Prompt
Output exactly the lines below, starting with the line that has "Someone put down the Kreisel" and going on through the line that has "Someone carried the Lastwagen [türkis]", both included, and no other lines.

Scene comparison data
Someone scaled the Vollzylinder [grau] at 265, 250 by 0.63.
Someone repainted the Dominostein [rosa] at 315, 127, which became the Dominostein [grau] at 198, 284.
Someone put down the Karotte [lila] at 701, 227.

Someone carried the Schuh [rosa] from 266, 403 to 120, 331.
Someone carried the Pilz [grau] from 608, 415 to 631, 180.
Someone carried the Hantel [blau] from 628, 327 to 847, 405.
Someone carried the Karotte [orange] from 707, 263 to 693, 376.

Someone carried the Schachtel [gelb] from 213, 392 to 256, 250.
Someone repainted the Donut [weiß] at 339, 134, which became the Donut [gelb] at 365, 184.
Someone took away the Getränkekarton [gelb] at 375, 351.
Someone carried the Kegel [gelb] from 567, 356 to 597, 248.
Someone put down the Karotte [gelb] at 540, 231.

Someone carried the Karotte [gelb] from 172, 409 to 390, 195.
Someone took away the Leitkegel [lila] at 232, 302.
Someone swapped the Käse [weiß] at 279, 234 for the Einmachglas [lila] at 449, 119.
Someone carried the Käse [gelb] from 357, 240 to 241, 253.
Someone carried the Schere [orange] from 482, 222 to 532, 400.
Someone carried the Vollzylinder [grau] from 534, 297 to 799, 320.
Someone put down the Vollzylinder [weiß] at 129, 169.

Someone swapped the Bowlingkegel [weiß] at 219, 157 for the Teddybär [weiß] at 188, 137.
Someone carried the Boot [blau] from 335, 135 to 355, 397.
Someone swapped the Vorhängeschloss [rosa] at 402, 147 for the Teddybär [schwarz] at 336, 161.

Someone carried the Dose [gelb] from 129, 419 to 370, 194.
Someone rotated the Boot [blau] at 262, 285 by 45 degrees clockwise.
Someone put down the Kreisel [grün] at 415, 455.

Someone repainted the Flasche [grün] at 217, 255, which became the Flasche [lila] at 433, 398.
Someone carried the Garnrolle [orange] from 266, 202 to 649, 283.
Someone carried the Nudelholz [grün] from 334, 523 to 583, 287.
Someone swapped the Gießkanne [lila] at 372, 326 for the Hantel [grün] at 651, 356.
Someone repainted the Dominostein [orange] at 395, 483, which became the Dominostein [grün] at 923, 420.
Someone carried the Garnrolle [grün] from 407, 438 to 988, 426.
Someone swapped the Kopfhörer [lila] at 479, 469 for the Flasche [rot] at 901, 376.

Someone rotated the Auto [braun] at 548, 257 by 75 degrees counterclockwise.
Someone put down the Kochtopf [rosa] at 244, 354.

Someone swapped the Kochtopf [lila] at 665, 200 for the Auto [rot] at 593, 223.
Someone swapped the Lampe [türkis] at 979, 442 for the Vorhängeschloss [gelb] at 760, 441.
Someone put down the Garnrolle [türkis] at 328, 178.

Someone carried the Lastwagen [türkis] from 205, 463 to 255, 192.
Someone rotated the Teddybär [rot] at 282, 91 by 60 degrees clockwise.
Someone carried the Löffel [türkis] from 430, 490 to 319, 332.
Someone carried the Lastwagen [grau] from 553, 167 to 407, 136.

Finished task
Someone put down the Kreisel [grün] at 415, 455.

Someone repainted the Flasche [grün] at 217, 255, which became the Flasche [lila] at 433, 398.
Someone carried the Garnrolle [orange] from 266, 202 to 649, 283.
Someone carried the Nudelholz [grün] from 334, 523 to 583, 287.
Someone swapped the Gießkanne [lila] at 372, 326 for the Hantel [grün] at 651, 356.
Someone repainted the Dominostein [orange] at 395, 483, which became the Dominostein [grün] at 923, 420.
Someone carried the Garnrolle [grün] from 407, 438 to 988, 426.
Someone swapped the Kopfhörer [lila] at 479, 469 for the Flasche [rot] at 901, 376.

Someone rotated the Auto [braun] at 548, 257 by 75 degrees counterclockwise.
Someone put down the Kochtopf [rosa] at 244, 354.

Someone swapped the Kochtopf [lila] at 665, 200 for the Auto [rot] at 593, 223.
Someone swapped the Lampe [türkis] at 979, 442 for the Vorhängeschloss [gelb] at 760, 441.
Someone put down the Garnrolle [türkis] at 328, 178.

Someone carried the Lastwagen [türkis] from 205, 463 to 255, 192.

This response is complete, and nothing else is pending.